**What to work on:** Give the line with "(369, 463) = (448, 375): purple" again, along with every line below it to the end of the records, word for word.

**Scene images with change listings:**
# # # # # # #
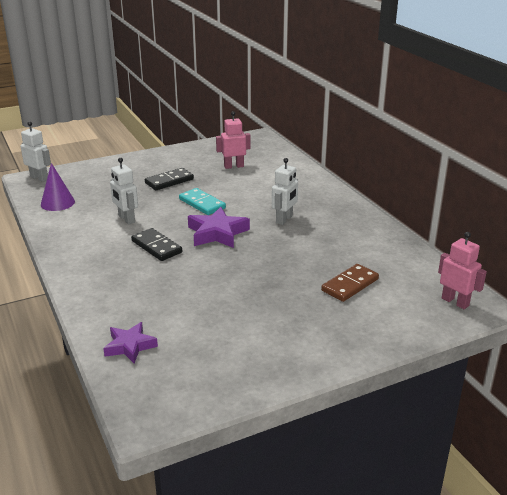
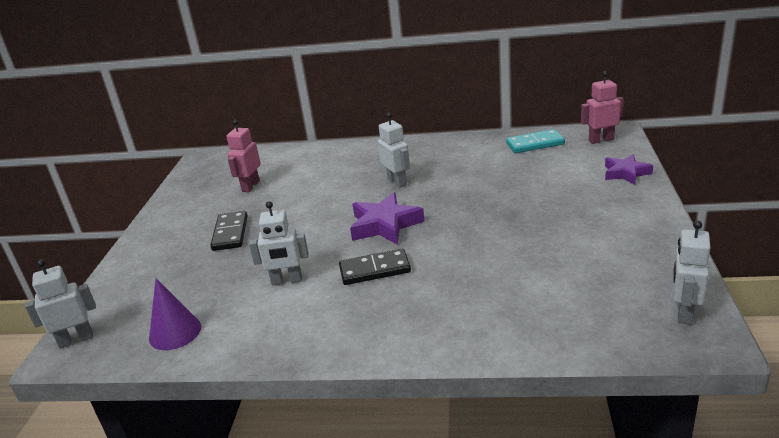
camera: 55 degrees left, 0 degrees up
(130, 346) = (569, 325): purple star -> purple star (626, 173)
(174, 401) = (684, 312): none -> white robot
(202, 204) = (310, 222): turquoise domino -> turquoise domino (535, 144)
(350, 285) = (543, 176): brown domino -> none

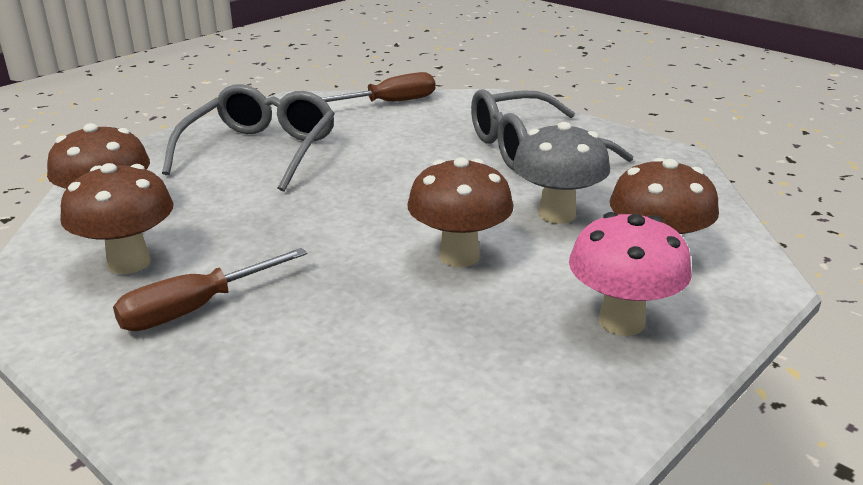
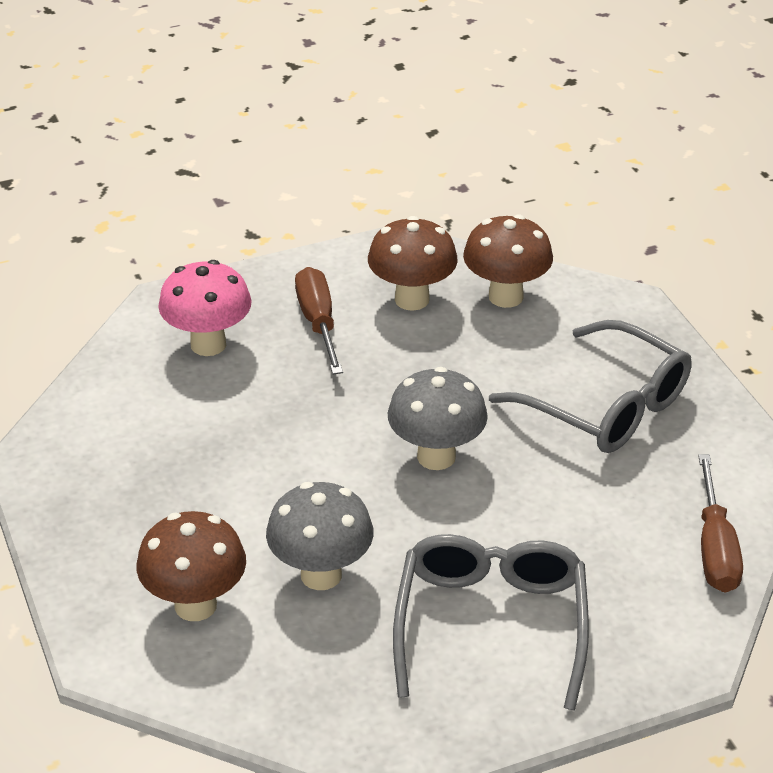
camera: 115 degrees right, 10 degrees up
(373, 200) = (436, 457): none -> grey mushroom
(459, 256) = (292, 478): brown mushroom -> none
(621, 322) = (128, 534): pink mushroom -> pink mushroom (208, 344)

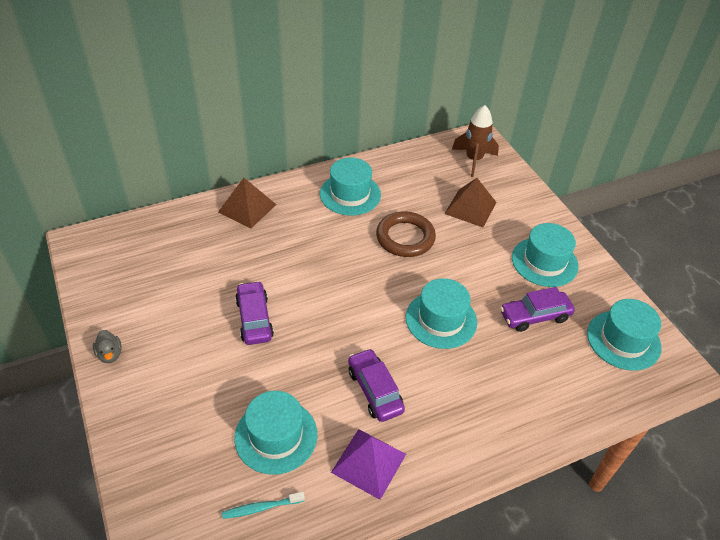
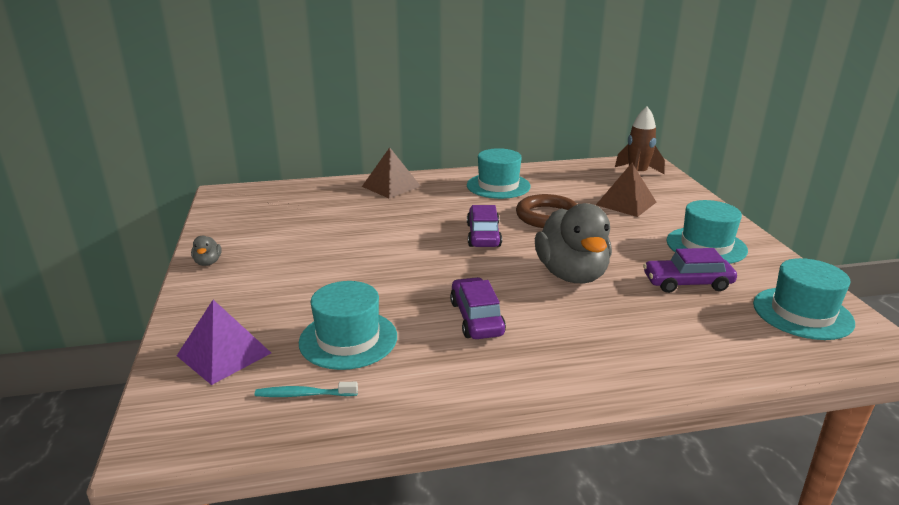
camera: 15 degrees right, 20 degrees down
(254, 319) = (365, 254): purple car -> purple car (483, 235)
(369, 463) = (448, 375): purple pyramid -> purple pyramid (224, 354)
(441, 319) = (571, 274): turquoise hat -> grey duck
# # # # # # #
**Task output:**
(369, 463) = (448, 375): purple pyramid -> purple pyramid (224, 354)
(441, 319) = (571, 274): turquoise hat -> grey duck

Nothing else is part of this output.